- _What to work on_: Whenever the word "fish" appears in a line of the data below, copy that line.

[Object change descriptions]
=== Begin Enclosure ===

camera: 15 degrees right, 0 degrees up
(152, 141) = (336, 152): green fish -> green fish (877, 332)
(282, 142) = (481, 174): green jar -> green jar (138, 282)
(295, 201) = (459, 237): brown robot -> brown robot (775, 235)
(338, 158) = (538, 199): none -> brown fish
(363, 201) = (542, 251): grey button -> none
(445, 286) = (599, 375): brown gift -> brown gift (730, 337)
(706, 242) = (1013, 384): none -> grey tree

=== End Enclosure ===

- _Answer section_:
(152, 141) = (336, 152): green fish -> green fish (877, 332)
(338, 158) = (538, 199): none -> brown fish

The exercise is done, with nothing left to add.